▸ **PROBLEM**:
The lines running from the one that contains "in_second: [393, 9, 432, 70]" to the end of the records below are what to reproduce, exactly and without pictures.

▸ **Items listed in a dataset**:
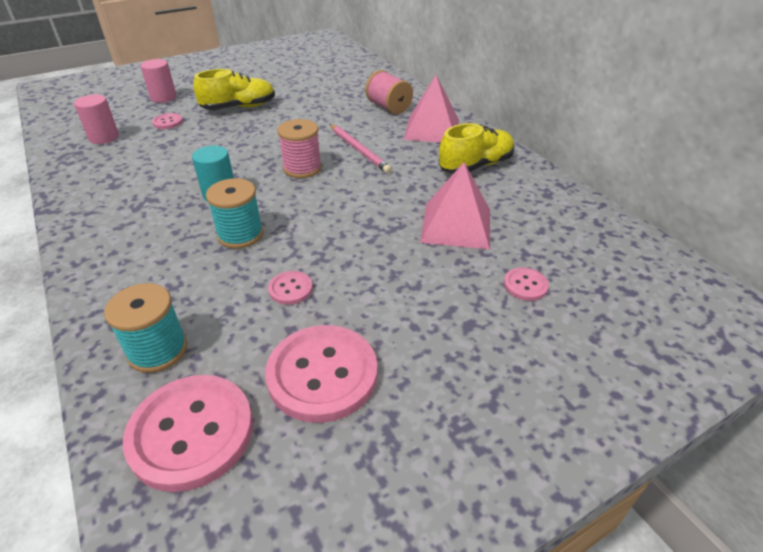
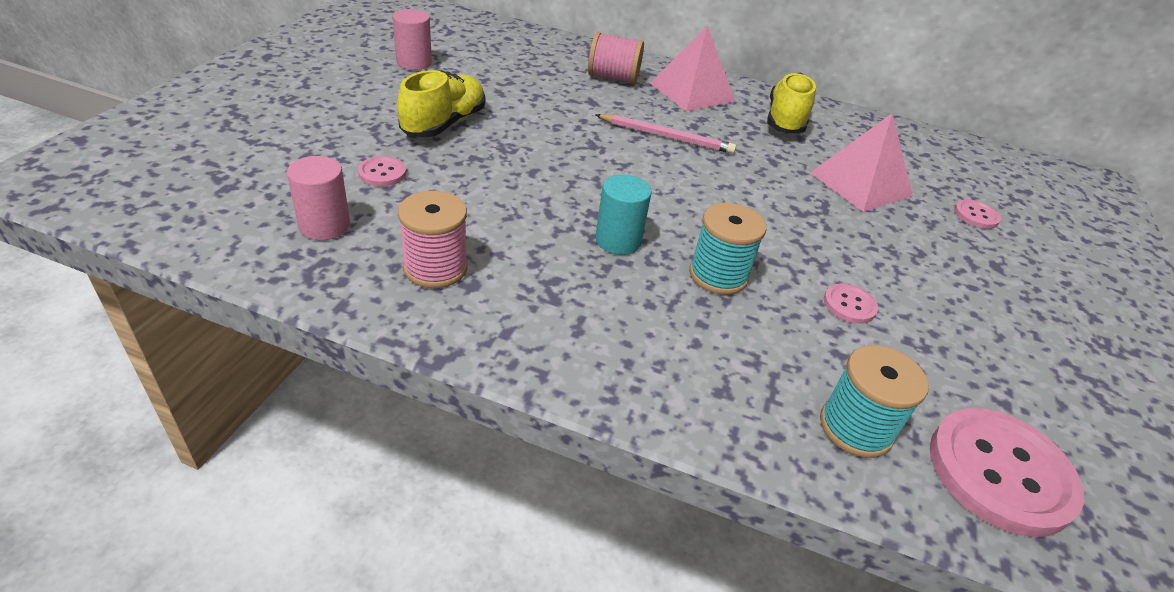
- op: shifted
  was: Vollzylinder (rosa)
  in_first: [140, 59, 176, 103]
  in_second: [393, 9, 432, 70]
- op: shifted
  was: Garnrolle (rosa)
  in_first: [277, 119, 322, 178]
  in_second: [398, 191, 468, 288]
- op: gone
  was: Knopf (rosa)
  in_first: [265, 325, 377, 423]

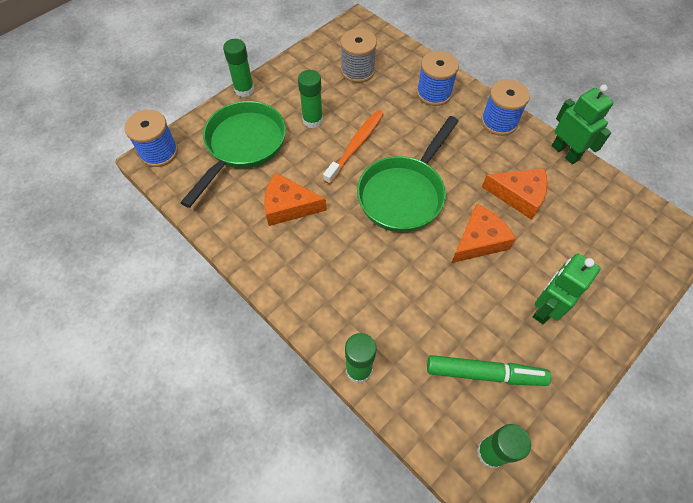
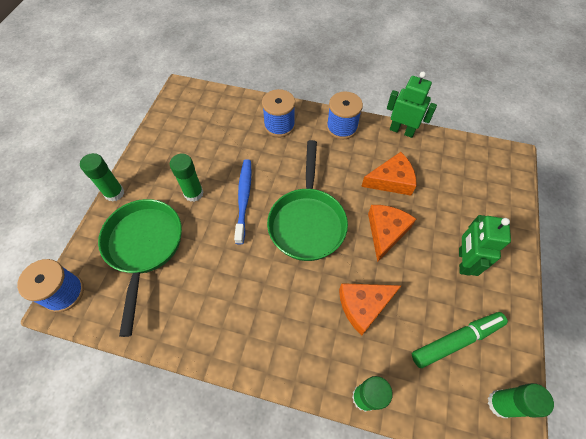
- op: gone
  was: Garnrolle (grau)
  in_first: [340, 29, 377, 83]
- op: repainted
  was: Zahnbürste (orange)
  now: Zahnbürste (blau)
  in_first: [323, 110, 384, 184]
  in_second: [234, 159, 252, 245]
- op: shifted
  was: Käse (orange)
  in_first: [264, 173, 327, 226]
  in_second: [339, 283, 402, 335]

▸ **WRITTEN SOLUTION**:
  in_second: [393, 9, 432, 70]
- op: shifted
  was: Garnrolle (rosa)
  in_first: [277, 119, 322, 178]
  in_second: [398, 191, 468, 288]
- op: gone
  was: Knopf (rosa)
  in_first: [265, 325, 377, 423]

- op: gone
  was: Garnrolle (grau)
  in_first: [340, 29, 377, 83]
- op: repainted
  was: Zahnbürste (orange)
  now: Zahnbürste (blau)
  in_first: [323, 110, 384, 184]
  in_second: [234, 159, 252, 245]
- op: shifted
  was: Käse (orange)
  in_first: [264, 173, 327, 226]
  in_second: [339, 283, 402, 335]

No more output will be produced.